▶ Work to complete
A single count is required: the lines of the data below in which the word "plate" occurs.

▶ Supplied information
# # #

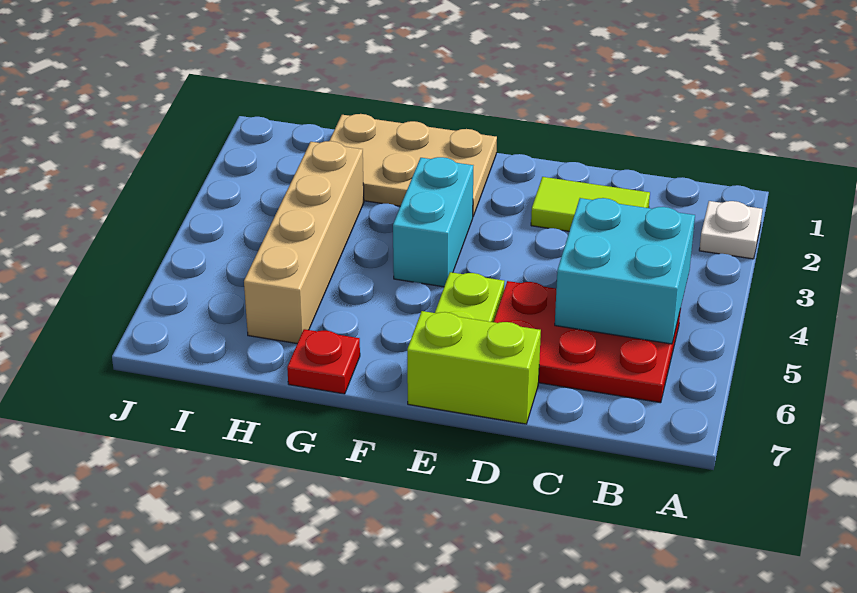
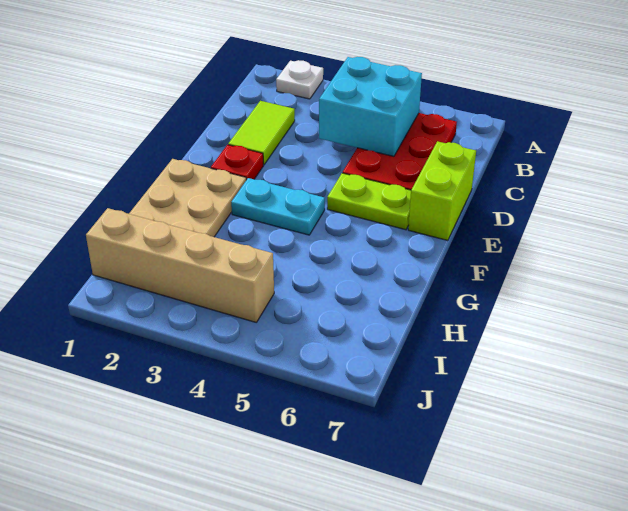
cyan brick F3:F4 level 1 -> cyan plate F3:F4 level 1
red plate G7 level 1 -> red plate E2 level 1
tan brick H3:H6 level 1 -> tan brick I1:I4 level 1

# # #

▶ Your response
2